WHAT TO DO> Starting at the line that contains "Mask every instance", copy each line through the end of the listing below. Include both ends and output nothing more.

Saved data entries:
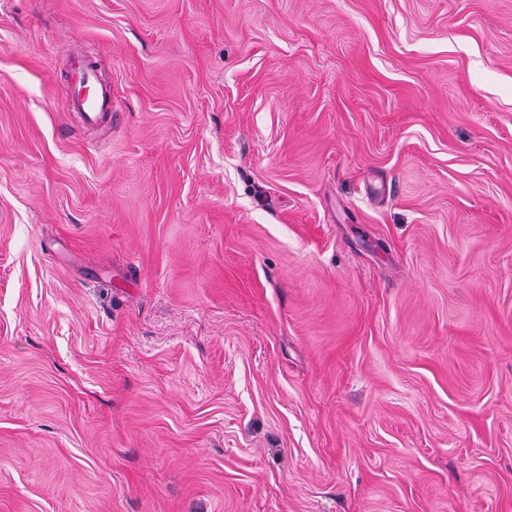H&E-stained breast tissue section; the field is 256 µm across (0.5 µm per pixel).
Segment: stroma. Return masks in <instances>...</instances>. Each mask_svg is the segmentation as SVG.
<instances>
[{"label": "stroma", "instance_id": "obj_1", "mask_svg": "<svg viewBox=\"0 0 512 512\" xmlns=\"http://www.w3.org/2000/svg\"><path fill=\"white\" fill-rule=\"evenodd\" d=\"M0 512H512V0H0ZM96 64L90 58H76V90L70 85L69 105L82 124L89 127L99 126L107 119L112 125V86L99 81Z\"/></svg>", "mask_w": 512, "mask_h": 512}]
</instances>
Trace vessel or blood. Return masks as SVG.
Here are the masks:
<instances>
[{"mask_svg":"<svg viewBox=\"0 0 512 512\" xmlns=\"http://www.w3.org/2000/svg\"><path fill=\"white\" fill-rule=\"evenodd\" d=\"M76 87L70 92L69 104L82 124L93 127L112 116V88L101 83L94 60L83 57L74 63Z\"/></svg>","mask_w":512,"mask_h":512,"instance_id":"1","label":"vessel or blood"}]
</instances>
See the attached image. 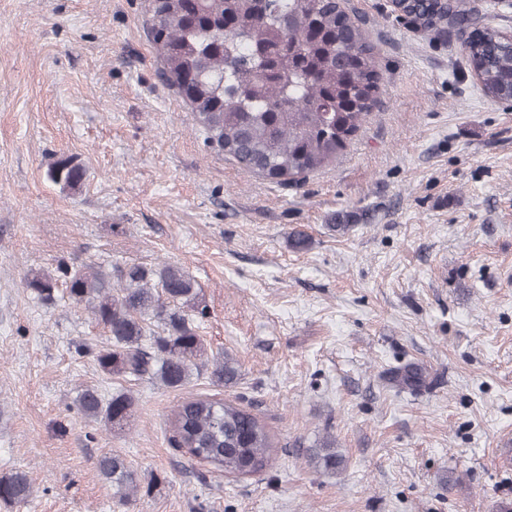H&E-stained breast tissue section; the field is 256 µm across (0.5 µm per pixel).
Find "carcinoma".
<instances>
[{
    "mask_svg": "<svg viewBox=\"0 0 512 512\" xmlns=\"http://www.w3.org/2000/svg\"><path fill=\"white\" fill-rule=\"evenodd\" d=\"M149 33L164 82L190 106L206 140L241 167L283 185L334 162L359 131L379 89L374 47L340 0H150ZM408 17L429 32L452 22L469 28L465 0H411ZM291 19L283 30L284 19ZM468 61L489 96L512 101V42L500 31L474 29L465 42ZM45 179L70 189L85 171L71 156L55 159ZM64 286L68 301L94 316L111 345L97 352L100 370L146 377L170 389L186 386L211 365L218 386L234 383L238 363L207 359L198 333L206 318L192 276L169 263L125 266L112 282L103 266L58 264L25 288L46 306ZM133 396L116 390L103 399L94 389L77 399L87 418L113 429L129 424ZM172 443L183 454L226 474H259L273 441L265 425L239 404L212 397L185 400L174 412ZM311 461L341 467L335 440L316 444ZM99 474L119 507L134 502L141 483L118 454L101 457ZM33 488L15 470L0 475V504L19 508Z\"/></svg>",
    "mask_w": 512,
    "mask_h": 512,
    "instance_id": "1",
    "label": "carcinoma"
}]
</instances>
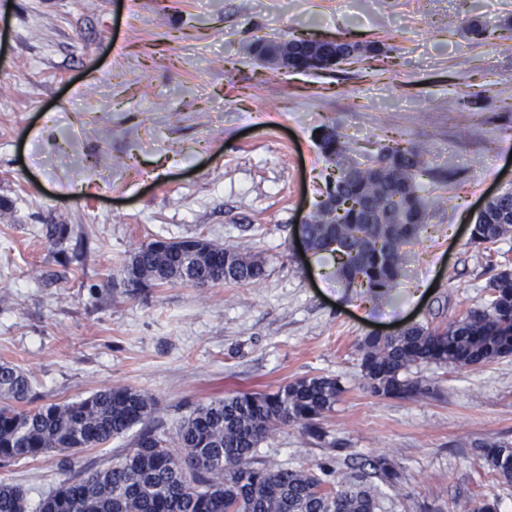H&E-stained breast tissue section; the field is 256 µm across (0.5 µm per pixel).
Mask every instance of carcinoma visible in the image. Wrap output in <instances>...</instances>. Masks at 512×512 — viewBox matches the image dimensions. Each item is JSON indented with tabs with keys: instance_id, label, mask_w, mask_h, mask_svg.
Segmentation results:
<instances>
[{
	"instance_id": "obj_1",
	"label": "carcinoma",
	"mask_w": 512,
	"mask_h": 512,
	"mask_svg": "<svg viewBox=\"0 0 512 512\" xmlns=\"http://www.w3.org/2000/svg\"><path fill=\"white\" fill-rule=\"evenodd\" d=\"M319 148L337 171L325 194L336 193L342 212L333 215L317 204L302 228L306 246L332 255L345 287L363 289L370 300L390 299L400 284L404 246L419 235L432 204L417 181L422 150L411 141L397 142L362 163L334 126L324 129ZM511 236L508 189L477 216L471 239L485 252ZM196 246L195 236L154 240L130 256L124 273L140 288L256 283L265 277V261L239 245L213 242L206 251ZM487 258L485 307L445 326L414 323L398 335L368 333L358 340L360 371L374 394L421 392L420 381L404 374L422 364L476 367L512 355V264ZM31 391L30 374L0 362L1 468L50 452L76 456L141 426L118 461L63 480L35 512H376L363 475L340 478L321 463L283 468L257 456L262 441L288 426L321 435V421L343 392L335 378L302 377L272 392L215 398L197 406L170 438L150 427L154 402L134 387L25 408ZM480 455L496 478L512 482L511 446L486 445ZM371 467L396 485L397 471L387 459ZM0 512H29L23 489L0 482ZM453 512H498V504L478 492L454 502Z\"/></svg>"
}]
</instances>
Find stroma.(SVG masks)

CORRECT ANSWER>
Mask every instance of carcinoma visible in the image. Wrap output in <instances>...</instances>. Masks at 512×512 — viewBox matches the image dimensions. Each item is JSON indented with tabs with keys: instance_id, label, mask_w, mask_h, mask_svg.
Segmentation results:
<instances>
[{
	"instance_id": "obj_1",
	"label": "carcinoma",
	"mask_w": 512,
	"mask_h": 512,
	"mask_svg": "<svg viewBox=\"0 0 512 512\" xmlns=\"http://www.w3.org/2000/svg\"><path fill=\"white\" fill-rule=\"evenodd\" d=\"M319 148L337 171L325 194L336 193L342 212L333 215L317 204L302 228L306 246L332 255L345 287L363 289L370 300L390 299L400 284L404 246L419 235L432 204L417 181L422 150L411 141L397 142L362 163L334 126L324 129ZM511 236L508 189L477 216L471 239L485 252ZM196 246L195 236L154 240L130 256L124 273L140 288L256 283L265 277V261L239 245L213 242L206 251ZM487 258L485 307L445 326L414 323L398 335L368 333L358 340L360 371L374 394L421 392L420 381L404 374L422 364L476 367L512 355V264ZM31 391L30 374L0 362L1 468L50 452L76 456L141 426L118 461L63 480L35 512H376L363 475L340 478L321 463L283 468L257 456L262 441L288 426L321 435V421L343 392L335 378L302 377L272 392L215 398L197 406L170 438L150 427L154 402L134 387L25 408ZM480 455L496 478L512 482L511 446L486 445ZM371 467L396 485L397 471L387 459ZM0 512H29L23 489L0 482ZM453 512H498V504L478 492L454 502Z\"/></svg>"
}]
</instances>
Find stroma.(SVG masks)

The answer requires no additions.